Object state change records:
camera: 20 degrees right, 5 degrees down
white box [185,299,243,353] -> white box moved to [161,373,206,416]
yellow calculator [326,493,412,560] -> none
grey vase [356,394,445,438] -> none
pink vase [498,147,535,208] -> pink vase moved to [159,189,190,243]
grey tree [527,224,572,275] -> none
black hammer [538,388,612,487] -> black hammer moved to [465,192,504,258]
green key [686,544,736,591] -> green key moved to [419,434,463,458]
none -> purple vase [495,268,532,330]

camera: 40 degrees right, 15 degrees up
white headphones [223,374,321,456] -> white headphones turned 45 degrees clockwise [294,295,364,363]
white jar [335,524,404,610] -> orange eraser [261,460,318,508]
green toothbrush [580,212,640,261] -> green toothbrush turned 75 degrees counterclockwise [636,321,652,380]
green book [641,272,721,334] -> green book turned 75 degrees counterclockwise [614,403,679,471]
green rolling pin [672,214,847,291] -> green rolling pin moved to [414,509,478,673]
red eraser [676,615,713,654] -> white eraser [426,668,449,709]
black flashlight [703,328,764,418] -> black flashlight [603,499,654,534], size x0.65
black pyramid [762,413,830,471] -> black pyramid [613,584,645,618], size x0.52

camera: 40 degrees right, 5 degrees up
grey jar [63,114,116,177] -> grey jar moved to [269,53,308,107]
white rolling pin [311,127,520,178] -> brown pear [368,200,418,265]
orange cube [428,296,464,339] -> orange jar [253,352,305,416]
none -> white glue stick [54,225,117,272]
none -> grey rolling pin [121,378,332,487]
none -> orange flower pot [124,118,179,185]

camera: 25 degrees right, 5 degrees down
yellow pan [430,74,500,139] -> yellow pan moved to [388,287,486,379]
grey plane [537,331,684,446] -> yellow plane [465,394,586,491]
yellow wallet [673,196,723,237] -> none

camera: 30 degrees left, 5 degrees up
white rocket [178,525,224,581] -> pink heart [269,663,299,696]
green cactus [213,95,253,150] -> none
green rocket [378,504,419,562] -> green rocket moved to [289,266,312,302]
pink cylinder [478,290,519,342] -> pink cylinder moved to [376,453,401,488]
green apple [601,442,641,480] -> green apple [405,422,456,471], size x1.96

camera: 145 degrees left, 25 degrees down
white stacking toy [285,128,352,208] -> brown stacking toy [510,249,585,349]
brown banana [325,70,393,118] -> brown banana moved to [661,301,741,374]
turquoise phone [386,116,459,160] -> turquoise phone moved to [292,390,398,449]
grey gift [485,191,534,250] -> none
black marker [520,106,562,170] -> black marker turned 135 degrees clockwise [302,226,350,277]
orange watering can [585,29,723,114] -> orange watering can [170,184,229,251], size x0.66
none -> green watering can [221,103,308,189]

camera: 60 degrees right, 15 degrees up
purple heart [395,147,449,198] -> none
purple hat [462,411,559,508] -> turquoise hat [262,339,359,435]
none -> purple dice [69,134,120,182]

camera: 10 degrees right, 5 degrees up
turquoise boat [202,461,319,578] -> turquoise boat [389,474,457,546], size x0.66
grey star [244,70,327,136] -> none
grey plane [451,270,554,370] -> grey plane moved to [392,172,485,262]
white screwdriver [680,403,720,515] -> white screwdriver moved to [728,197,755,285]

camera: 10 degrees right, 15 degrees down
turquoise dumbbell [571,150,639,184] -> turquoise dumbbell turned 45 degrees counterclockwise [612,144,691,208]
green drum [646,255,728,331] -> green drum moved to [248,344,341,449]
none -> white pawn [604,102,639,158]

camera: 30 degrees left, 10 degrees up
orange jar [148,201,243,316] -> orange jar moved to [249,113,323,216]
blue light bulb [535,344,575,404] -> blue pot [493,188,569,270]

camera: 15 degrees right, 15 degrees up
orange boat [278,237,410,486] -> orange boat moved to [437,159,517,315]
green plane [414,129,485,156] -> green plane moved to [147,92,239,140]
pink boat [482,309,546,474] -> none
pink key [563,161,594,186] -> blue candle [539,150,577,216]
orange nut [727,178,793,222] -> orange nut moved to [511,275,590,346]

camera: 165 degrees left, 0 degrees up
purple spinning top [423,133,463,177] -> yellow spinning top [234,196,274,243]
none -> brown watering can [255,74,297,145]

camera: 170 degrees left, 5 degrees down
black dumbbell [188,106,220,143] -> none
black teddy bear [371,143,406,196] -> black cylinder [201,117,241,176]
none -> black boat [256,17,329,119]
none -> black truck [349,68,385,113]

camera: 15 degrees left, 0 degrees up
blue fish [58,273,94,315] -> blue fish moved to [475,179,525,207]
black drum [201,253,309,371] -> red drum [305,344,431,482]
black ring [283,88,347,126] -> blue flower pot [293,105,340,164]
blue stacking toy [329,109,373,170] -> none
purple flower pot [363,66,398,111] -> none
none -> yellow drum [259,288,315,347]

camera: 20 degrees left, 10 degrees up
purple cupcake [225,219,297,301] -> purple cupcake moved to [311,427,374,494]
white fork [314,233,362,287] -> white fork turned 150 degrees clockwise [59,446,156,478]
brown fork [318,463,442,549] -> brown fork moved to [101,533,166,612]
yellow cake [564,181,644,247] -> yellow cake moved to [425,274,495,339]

Assignment:
Exactly reproduce every line found in the records.

Written response:
camera: 20 degrees right, 5 degrees down
white box [185,299,243,353] -> white box moved to [161,373,206,416]
yellow calculator [326,493,412,560] -> none
grey vase [356,394,445,438] -> none
pink vase [498,147,535,208] -> pink vase moved to [159,189,190,243]
grey tree [527,224,572,275] -> none
black hammer [538,388,612,487] -> black hammer moved to [465,192,504,258]
green key [686,544,736,591] -> green key moved to [419,434,463,458]
none -> purple vase [495,268,532,330]

camera: 40 degrees right, 15 degrees up
white headphones [223,374,321,456] -> white headphones turned 45 degrees clockwise [294,295,364,363]
white jar [335,524,404,610] -> orange eraser [261,460,318,508]
green toothbrush [580,212,640,261] -> green toothbrush turned 75 degrees counterclockwise [636,321,652,380]
green book [641,272,721,334] -> green book turned 75 degrees counterclockwise [614,403,679,471]
green rolling pin [672,214,847,291] -> green rolling pin moved to [414,509,478,673]
red eraser [676,615,713,654] -> white eraser [426,668,449,709]
black flashlight [703,328,764,418] -> black flashlight [603,499,654,534], size x0.65
black pyramid [762,413,830,471] -> black pyramid [613,584,645,618], size x0.52

camera: 40 degrees right, 5 degrees up
grey jar [63,114,116,177] -> grey jar moved to [269,53,308,107]
white rolling pin [311,127,520,178] -> brown pear [368,200,418,265]
orange cube [428,296,464,339] -> orange jar [253,352,305,416]
none -> white glue stick [54,225,117,272]
none -> grey rolling pin [121,378,332,487]
none -> orange flower pot [124,118,179,185]

camera: 25 degrees right, 5 degrees down
yellow pan [430,74,500,139] -> yellow pan moved to [388,287,486,379]
grey plane [537,331,684,446] -> yellow plane [465,394,586,491]
yellow wallet [673,196,723,237] -> none

camera: 30 degrees left, 5 degrees up
white rocket [178,525,224,581] -> pink heart [269,663,299,696]
green cactus [213,95,253,150] -> none
green rocket [378,504,419,562] -> green rocket moved to [289,266,312,302]
pink cylinder [478,290,519,342] -> pink cylinder moved to [376,453,401,488]
green apple [601,442,641,480] -> green apple [405,422,456,471], size x1.96

camera: 145 degrees left, 25 degrees down
white stacking toy [285,128,352,208] -> brown stacking toy [510,249,585,349]
brown banana [325,70,393,118] -> brown banana moved to [661,301,741,374]
turquoise phone [386,116,459,160] -> turquoise phone moved to [292,390,398,449]
grey gift [485,191,534,250] -> none
black marker [520,106,562,170] -> black marker turned 135 degrees clockwise [302,226,350,277]
orange watering can [585,29,723,114] -> orange watering can [170,184,229,251], size x0.66
none -> green watering can [221,103,308,189]

camera: 60 degrees right, 15 degrees up
purple heart [395,147,449,198] -> none
purple hat [462,411,559,508] -> turquoise hat [262,339,359,435]
none -> purple dice [69,134,120,182]

camera: 10 degrees right, 5 degrees up
turquoise boat [202,461,319,578] -> turquoise boat [389,474,457,546], size x0.66
grey star [244,70,327,136] -> none
grey plane [451,270,554,370] -> grey plane moved to [392,172,485,262]
white screwdriver [680,403,720,515] -> white screwdriver moved to [728,197,755,285]

camera: 10 degrees right, 15 degrees down
turquoise dumbbell [571,150,639,184] -> turquoise dumbbell turned 45 degrees counterclockwise [612,144,691,208]
green drum [646,255,728,331] -> green drum moved to [248,344,341,449]
none -> white pawn [604,102,639,158]

camera: 30 degrees left, 10 degrees up
orange jar [148,201,243,316] -> orange jar moved to [249,113,323,216]
blue light bulb [535,344,575,404] -> blue pot [493,188,569,270]

camera: 15 degrees right, 15 degrees up
orange boat [278,237,410,486] -> orange boat moved to [437,159,517,315]
green plane [414,129,485,156] -> green plane moved to [147,92,239,140]
pink boat [482,309,546,474] -> none
pink key [563,161,594,186] -> blue candle [539,150,577,216]
orange nut [727,178,793,222] -> orange nut moved to [511,275,590,346]

camera: 165 degrees left, 0 degrees up
purple spinning top [423,133,463,177] -> yellow spinning top [234,196,274,243]
none -> brown watering can [255,74,297,145]

camera: 170 degrees left, 5 degrees down
black dumbbell [188,106,220,143] -> none
black teddy bear [371,143,406,196] -> black cylinder [201,117,241,176]
none -> black boat [256,17,329,119]
none -> black truck [349,68,385,113]

camera: 15 degrees left, 0 degrees up
blue fish [58,273,94,315] -> blue fish moved to [475,179,525,207]
black drum [201,253,309,371] -> red drum [305,344,431,482]
black ring [283,88,347,126] -> blue flower pot [293,105,340,164]
blue stacking toy [329,109,373,170] -> none
purple flower pot [363,66,398,111] -> none
none -> yellow drum [259,288,315,347]

camera: 20 degrees left, 10 degrees up
purple cupcake [225,219,297,301] -> purple cupcake moved to [311,427,374,494]
white fork [314,233,362,287] -> white fork turned 150 degrees clockwise [59,446,156,478]
brown fork [318,463,442,549] -> brown fork moved to [101,533,166,612]
yellow cake [564,181,644,247] -> yellow cake moved to [425,274,495,339]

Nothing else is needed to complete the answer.